Would you reproduce the data below exactly, please, leaving out its images?
[Opening Task inputs section]
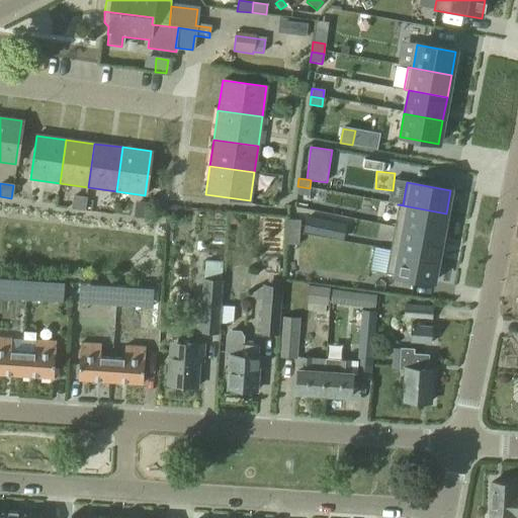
[(309,196),(310,188),(297,186),(296,194),(309,196)]
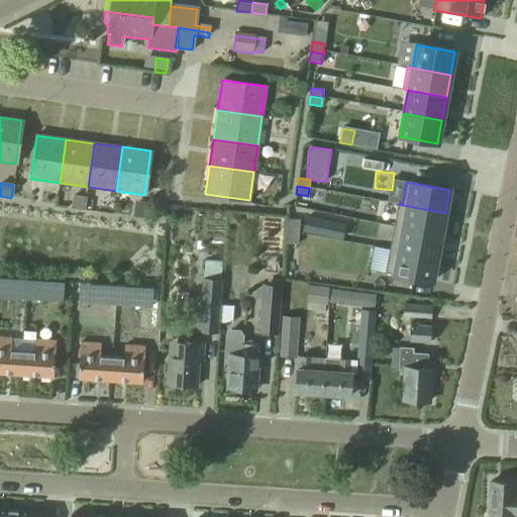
[(71,208),(84,210),(86,197),(73,195),(71,208)]
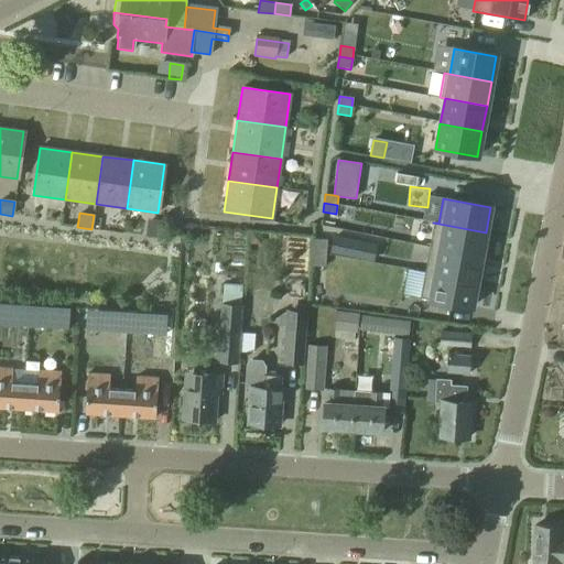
[(145,237),(159,239),(161,221),(148,219),(145,237)]
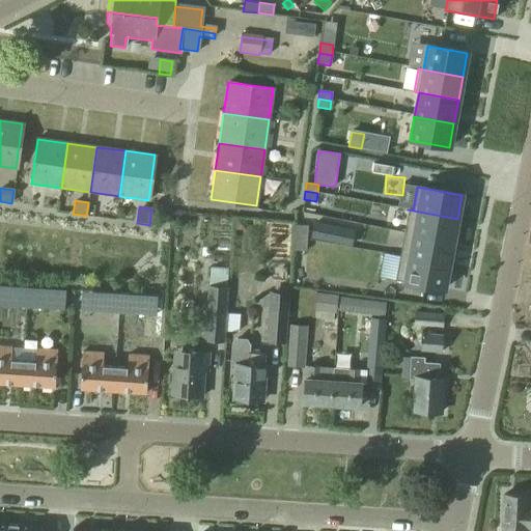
[(408,210),(403,233),(452,242),(457,219),(408,210)]
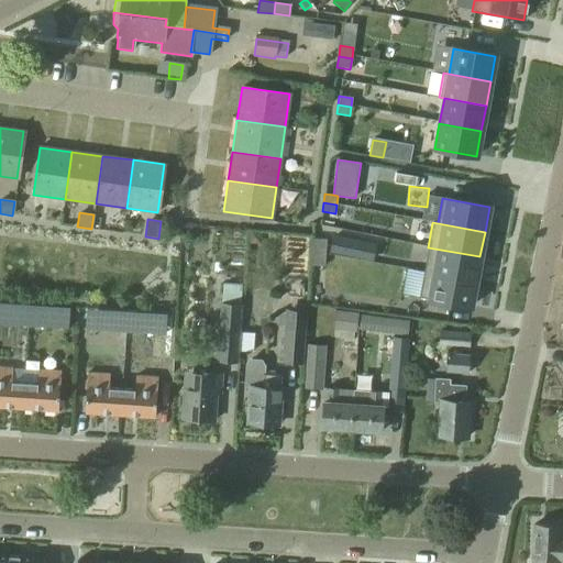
[(333,238),(330,252),(372,261),(374,246),(333,238)]
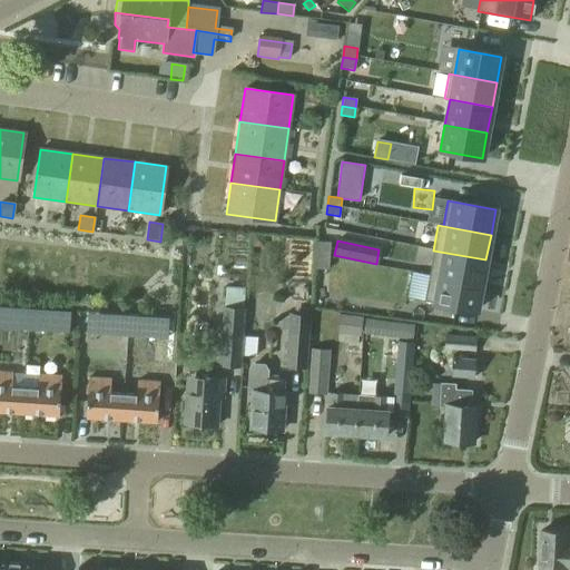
[(316,242),(315,256),(328,256),(330,243),(316,242)]
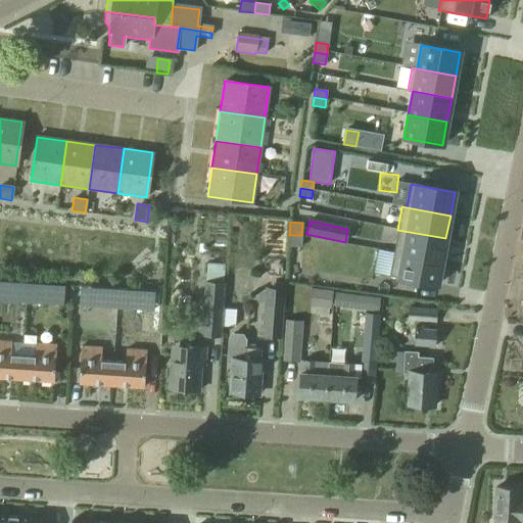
[(397,230),(393,252),(441,262),(445,238),(397,230)]
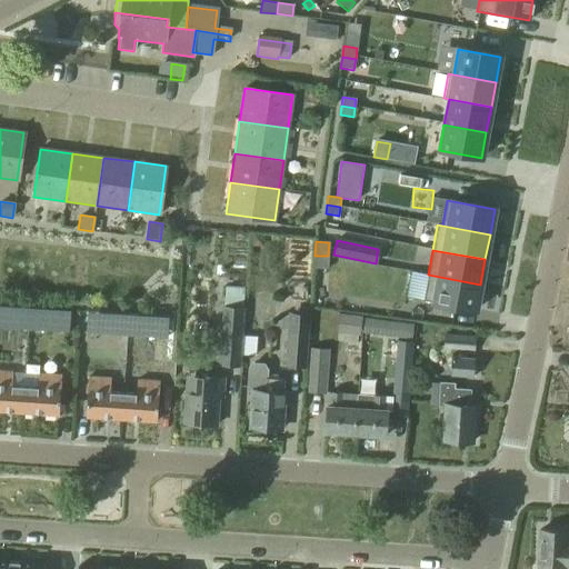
[(315,256),(315,269),(328,270),(328,256),(315,256)]
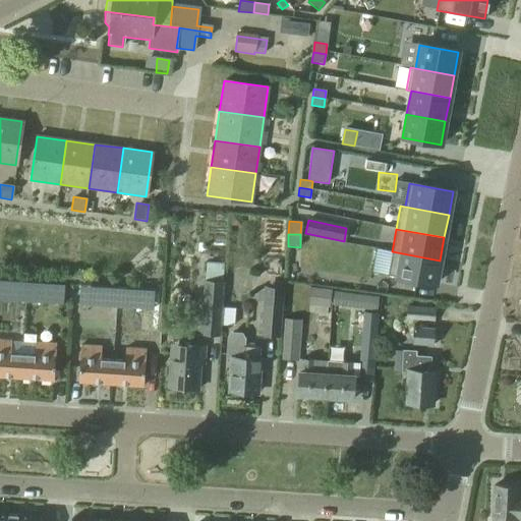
[(392,251),(388,275),(436,284),(440,261),(392,251)]
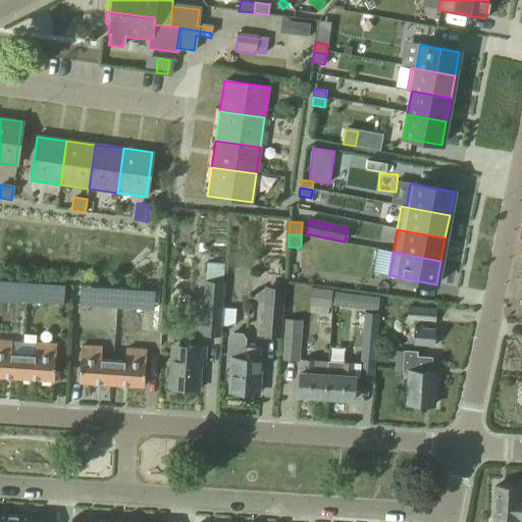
[(204,283),(223,284),(224,266),(205,265),(204,283)]
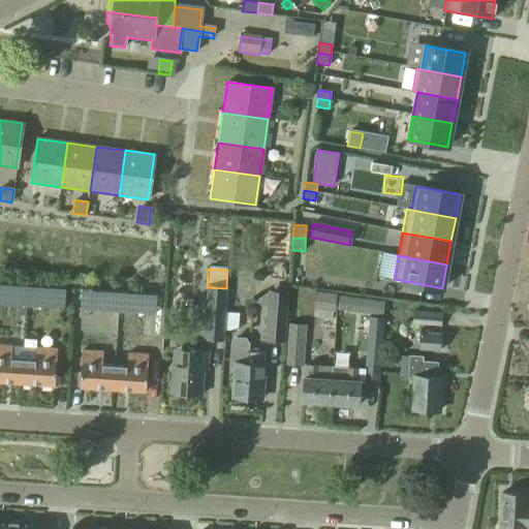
[(226,288),(207,287),(203,341),(223,342),(226,288)]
[Closing Task inputs section]
**Exercise solution**
[(309,196),(310,188),(297,186),(296,194),(309,196)]
[(71,208),(84,210),(86,197),(73,195),(71,208)]
[(145,237),(159,239),(161,221),(148,219),(145,237)]
[(408,210),(403,233),(452,242),(457,219),(408,210)]
[(333,238),(330,252),(372,261),(374,246),(333,238)]
[(316,242),(315,256),(328,256),(330,243),(316,242)]
[(397,230),(393,252),(441,262),(445,238),(397,230)]
[(315,256),(315,269),(328,270),(328,256),(315,256)]
[(392,251),(388,275),(436,284),(440,261),(392,251)]
[(204,283),(223,284),(224,266),(205,265),(204,283)]
[(226,288),(207,287),(203,341),(223,342),(226,288)]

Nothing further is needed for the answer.